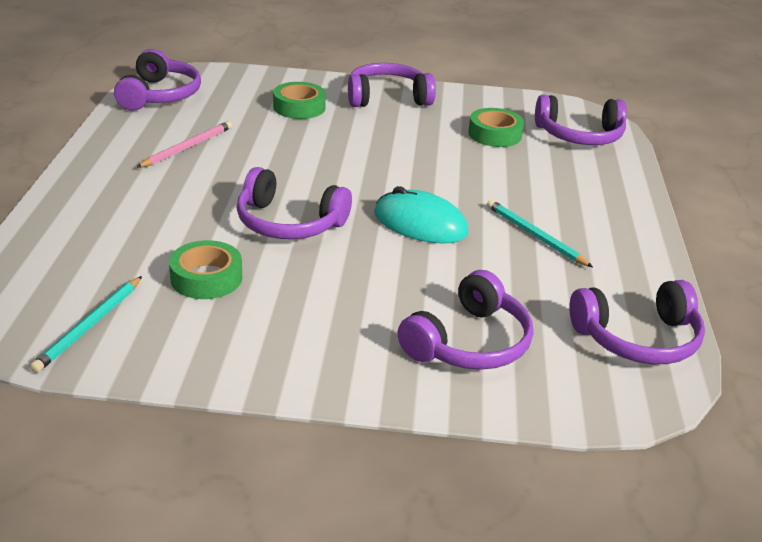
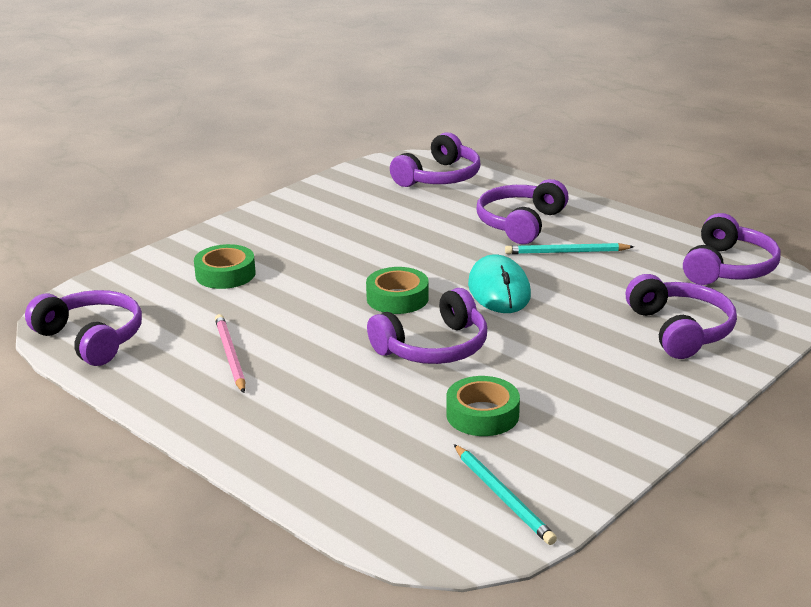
camera: 50 degrees left, 5 degrees down
(387, 98) = (266, 228): purple headphones -> purple headphones (520, 223)
(420, 223) = (499, 290): turquoise mouse -> turquoise mouse turned 75 degrees counterclockwise
(495, 134) = (394, 208): green tape -> green tape (397, 298)

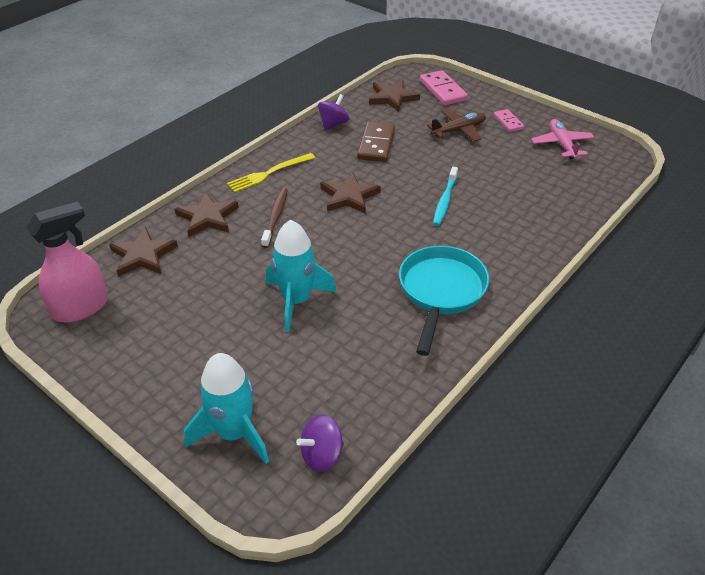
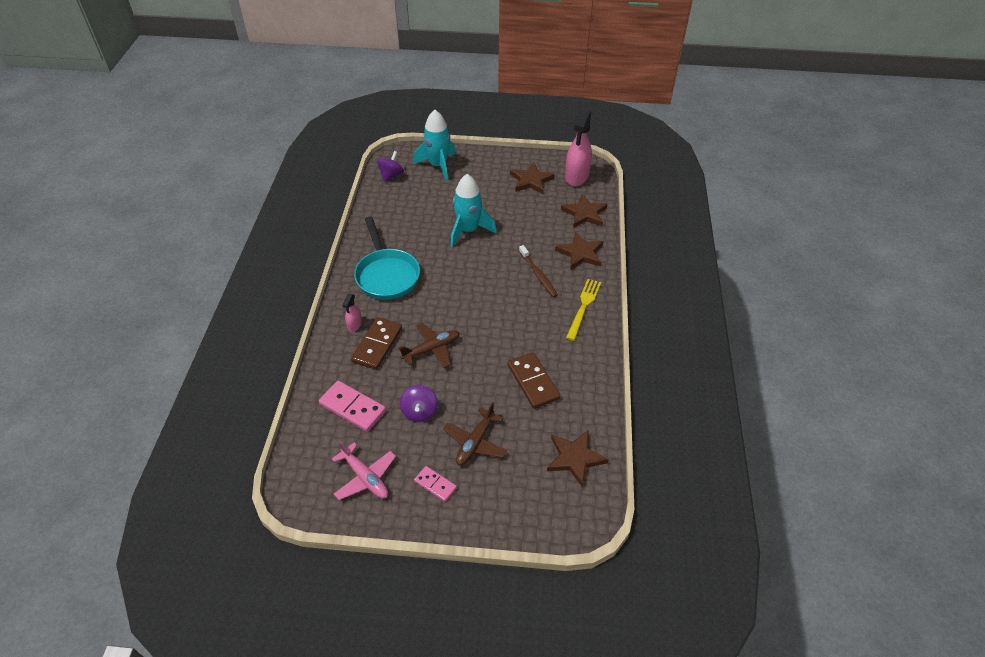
camera: 145 degrees right, 5 degrees up
(333, 124) = (591, 387): purple spinning top -> purple spinning top (419, 411)
(349, 196) = (506, 316): brown star -> brown star (531, 180)
(443, 90) = (535, 503): pink domino -> pink domino (352, 408)
(445, 200) = (432, 349): turquoise toothbrush -> brown plane
(497, 226) = (377, 345): none -> brown domino
(511, 254) = (354, 325): none -> pink spray bottle

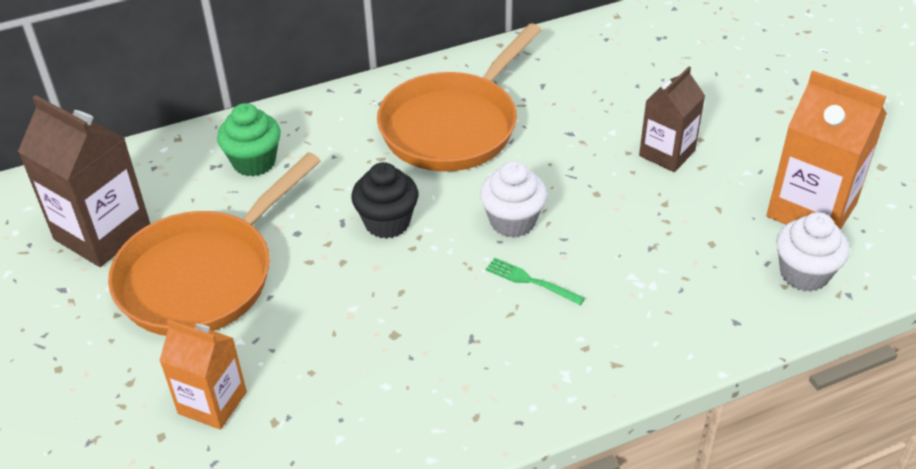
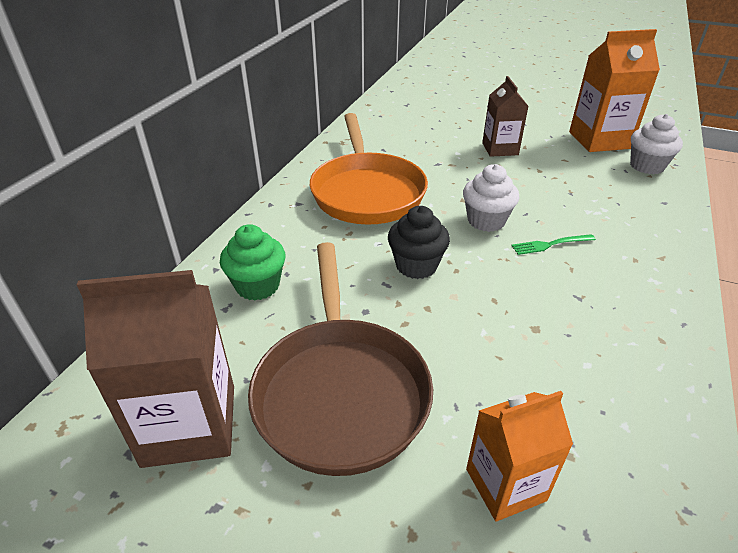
camera: 45 degrees left, 5 degrees down
(203, 276) = (340, 391): orange pan -> brown pan

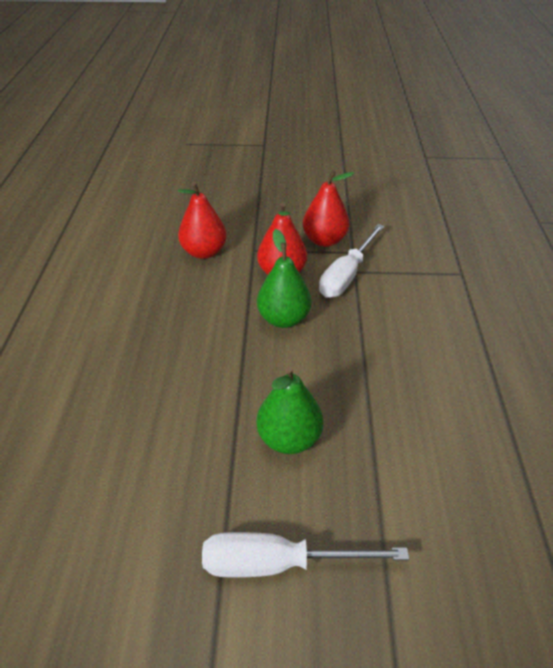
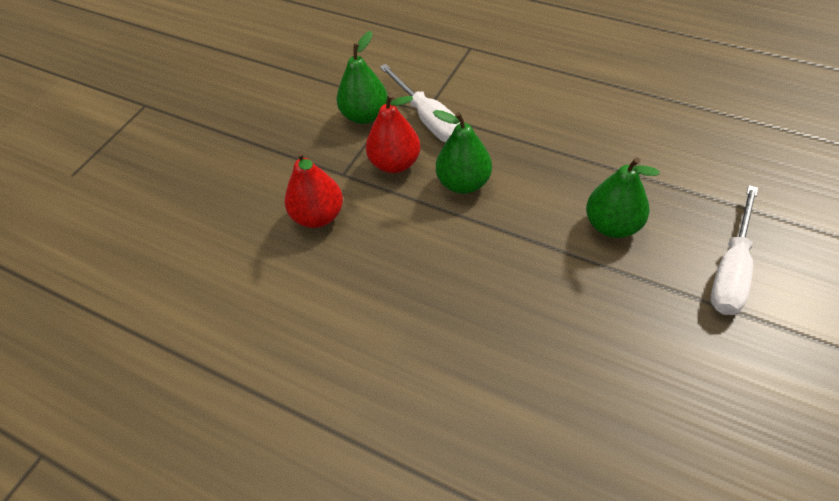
camera: 60 degrees left, 10 degrees up
(324, 240) = (365, 116): red pear -> green pear

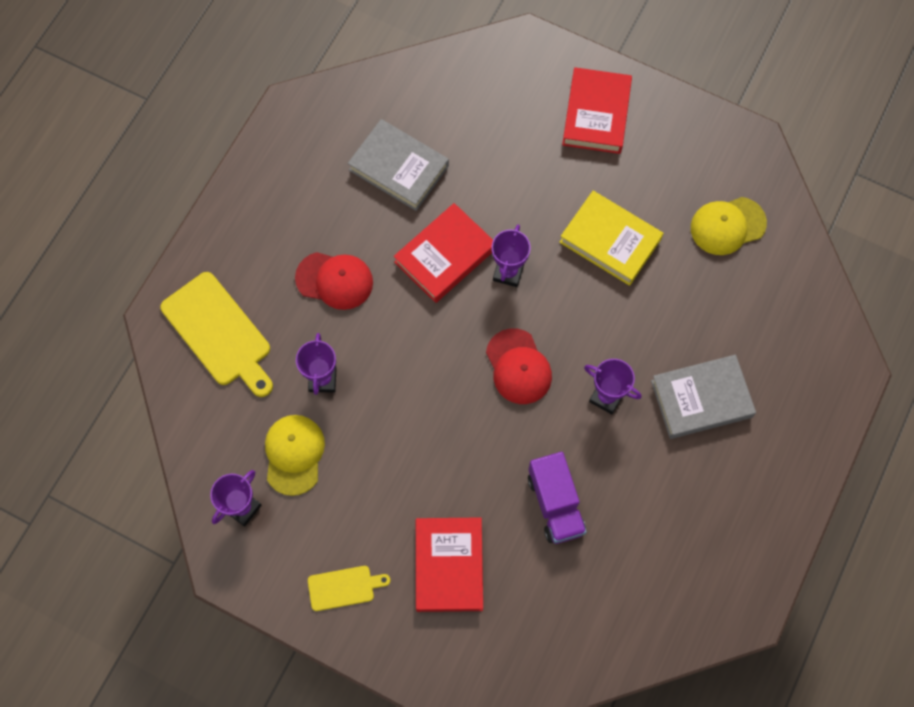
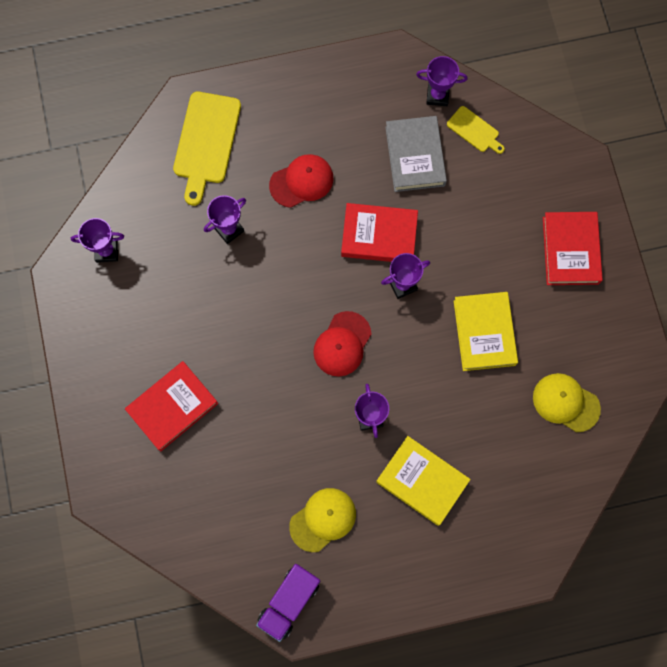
camera: 50 degrees right, 5 degrees up
(294, 454) = (166, 253): yellow cap -> yellow cap (323, 519)
(334, 280) = (301, 181): red cap -> red cap turned 90 degrees counterclockwise
(344, 587) = (106, 354): yellow cutting board -> yellow cutting board (474, 130)
(360, 105) = (437, 95): none -> purple trophy
(555, 504) = (268, 442): purple truck -> purple truck (289, 602)
(596, 114) = (570, 250): red book -> red book turned 60 degrees counterclockwise
(701, 399) = (422, 481): grey book -> yellow book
· · · ·
**EXERCISE PROMPT:** Each entry above should be written out again exactly, without its pictures.

**RESULT OF THE EXERCISE:**
camera: 50 degrees left, 5 degrees down
(387, 98) = (266, 228): purple headphones -> purple headphones (520, 223)
(420, 223) = (499, 290): turquoise mouse -> turquoise mouse turned 75 degrees counterclockwise
(495, 134) = (394, 208): green tape -> green tape (397, 298)

camera: 145 degrees right, 5 degrees up
(333, 124) = (591, 387): purple spinning top -> purple spinning top (419, 411)
(349, 196) = (506, 316): brown star -> brown star (531, 180)
(443, 90) = (535, 503): pink domino -> pink domino (352, 408)
(445, 200) = (432, 349): turquoise toothbrush -> brown plane
(497, 226) = (377, 345): none -> brown domino
(511, 254) = (354, 325): none -> pink spray bottle

camera: 45 degrees left, 5 degrees down
(203, 276) = (340, 391): orange pan -> brown pan

camera: 60 degrees left, 10 degrees up
(324, 240) = (365, 116): red pear -> green pear

camera: 50 degrees right, 5 degrees up
(294, 454) = (166, 253): yellow cap -> yellow cap (323, 519)
(334, 280) = (301, 181): red cap -> red cap turned 90 degrees counterclockwise
(344, 587) = (106, 354): yellow cutting board -> yellow cutting board (474, 130)
(360, 105) = (437, 95): none -> purple trophy
(555, 504) = (268, 442): purple truck -> purple truck (289, 602)
(596, 114) = (570, 250): red book -> red book turned 60 degrees counterclockwise
(701, 399) = (422, 481): grey book -> yellow book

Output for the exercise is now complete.